#### Directive:
Give back exactly the lines of the material below that start at the line containing "brown pencil: 0 -> 2" and end at the line containing "yellow rolling pin: 1 -> 0", and no others.

#### Extracted entries:
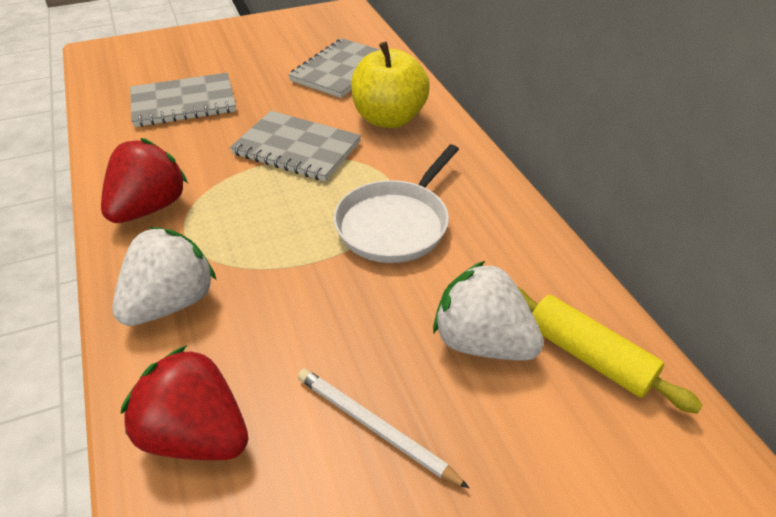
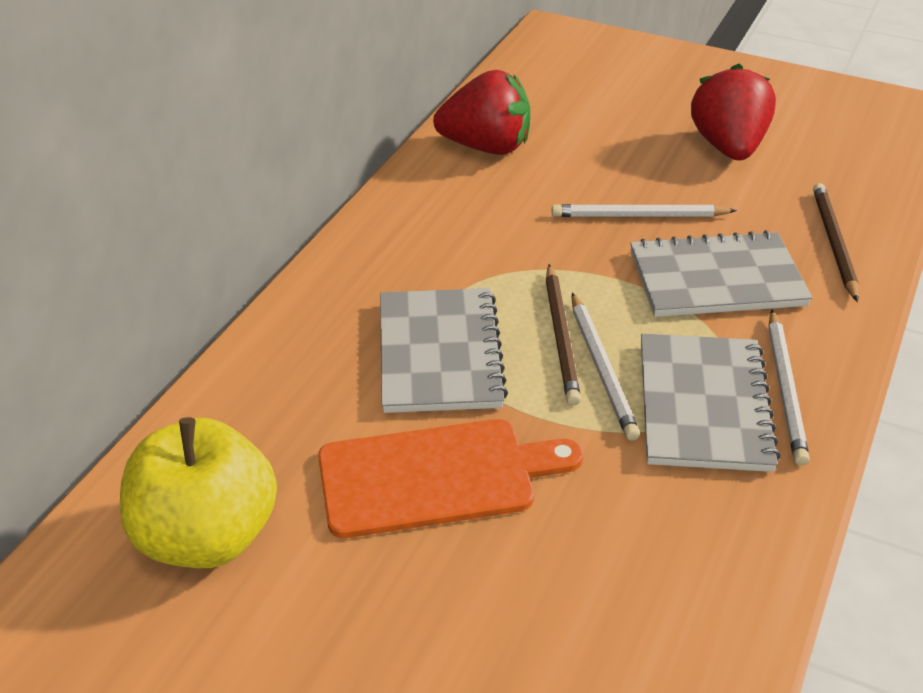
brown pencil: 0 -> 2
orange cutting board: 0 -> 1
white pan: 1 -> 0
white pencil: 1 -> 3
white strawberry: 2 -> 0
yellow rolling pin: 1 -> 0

--

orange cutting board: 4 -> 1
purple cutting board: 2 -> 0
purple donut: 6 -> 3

---

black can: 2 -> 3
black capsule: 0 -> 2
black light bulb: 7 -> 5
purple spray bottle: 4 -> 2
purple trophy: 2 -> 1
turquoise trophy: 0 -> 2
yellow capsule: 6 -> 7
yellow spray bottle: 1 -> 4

#### Answer to the exercise:
brown pencil: 0 -> 2
orange cutting board: 0 -> 1
white pan: 1 -> 0
white pencil: 1 -> 3
white strawberry: 2 -> 0
yellow rolling pin: 1 -> 0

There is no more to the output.